___ Data supplied
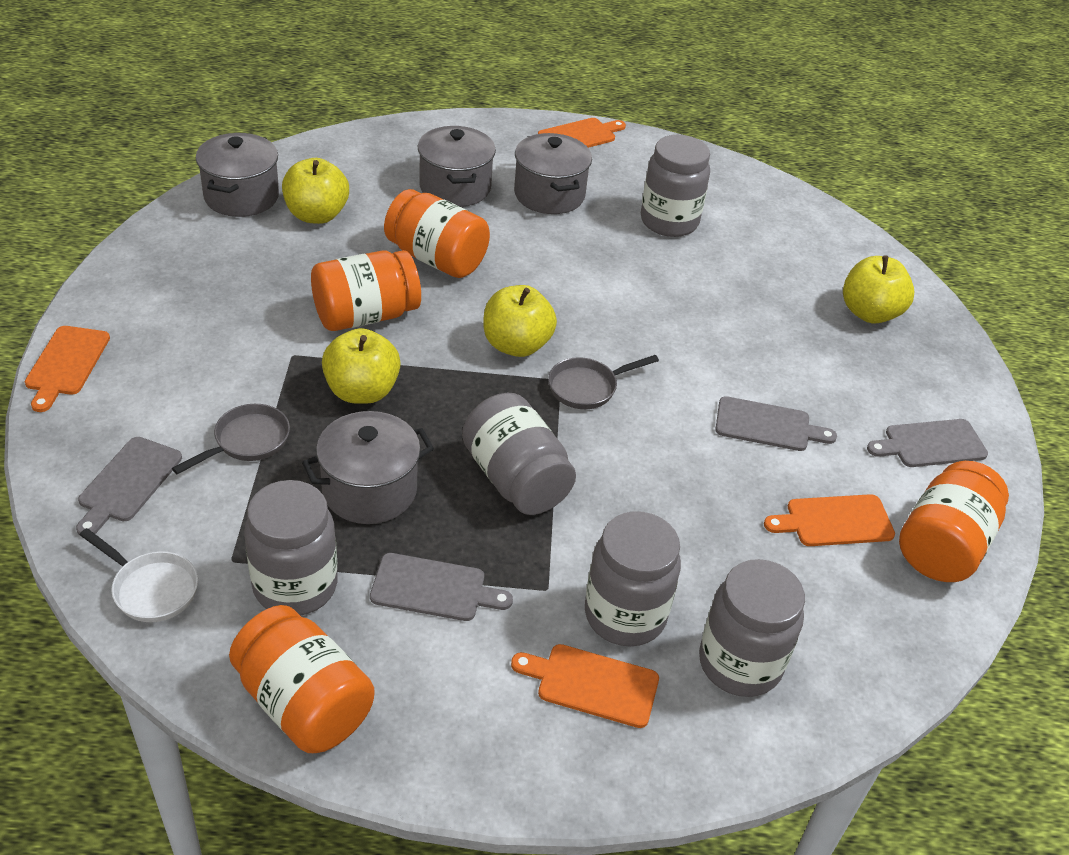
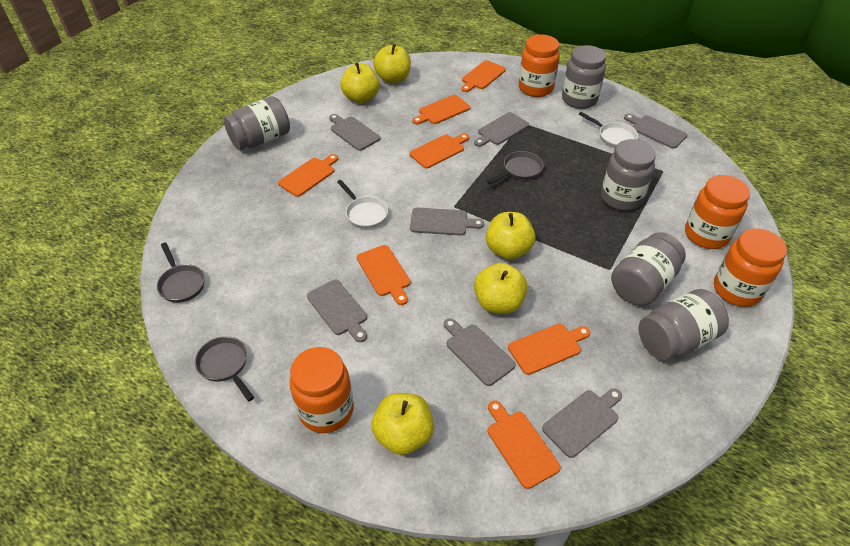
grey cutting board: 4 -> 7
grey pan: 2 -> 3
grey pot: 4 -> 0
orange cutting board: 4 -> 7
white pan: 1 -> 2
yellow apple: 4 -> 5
______
___ Data supplied
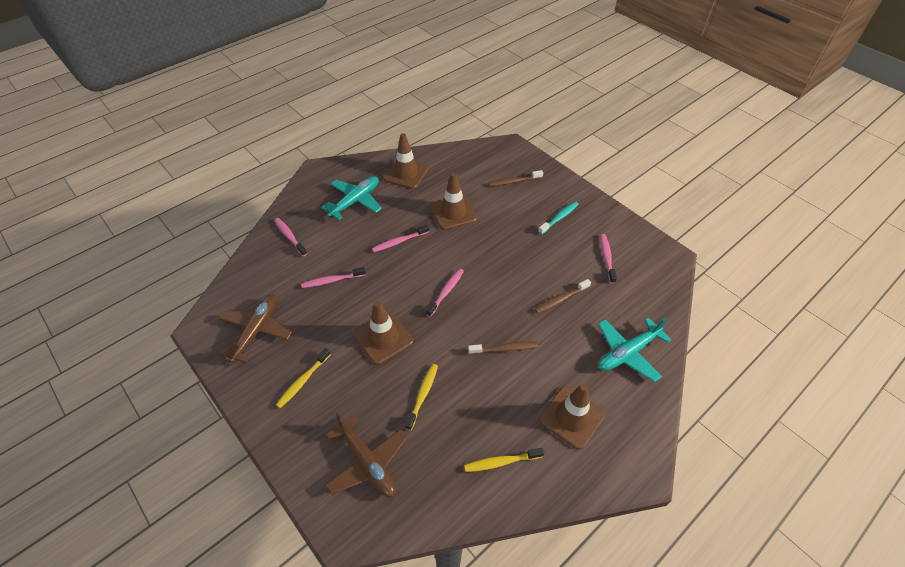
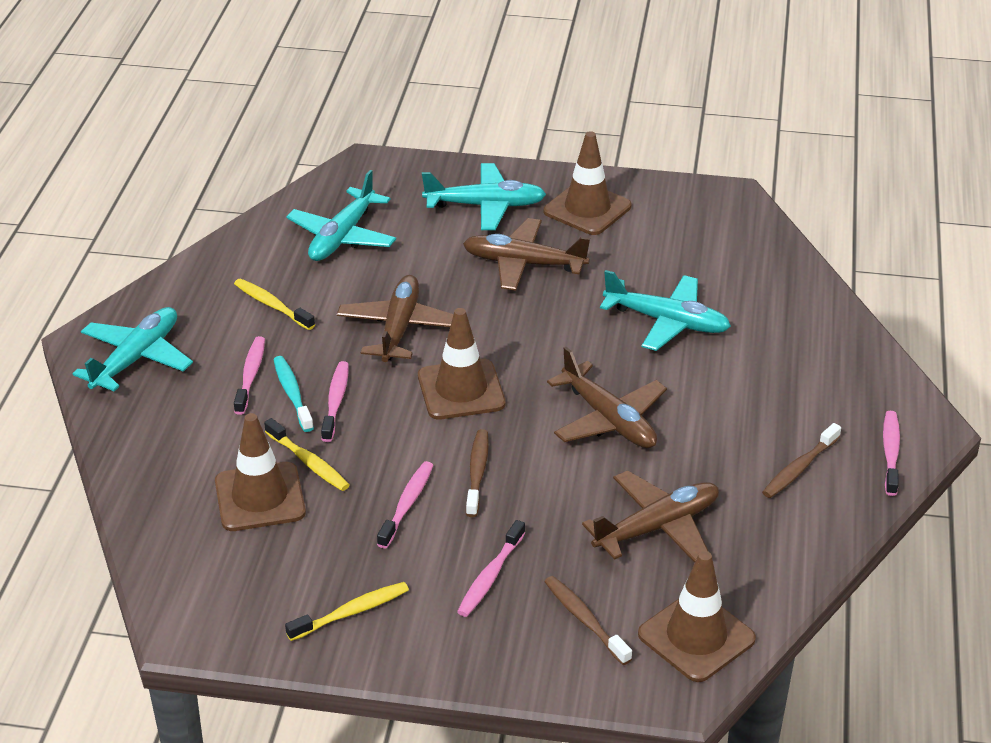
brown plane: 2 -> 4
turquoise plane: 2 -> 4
______
Work instruction:
Report every line in the listing that holds the word "cutting".

Written answer:
grey cutting board: 4 -> 7
orange cutting board: 4 -> 7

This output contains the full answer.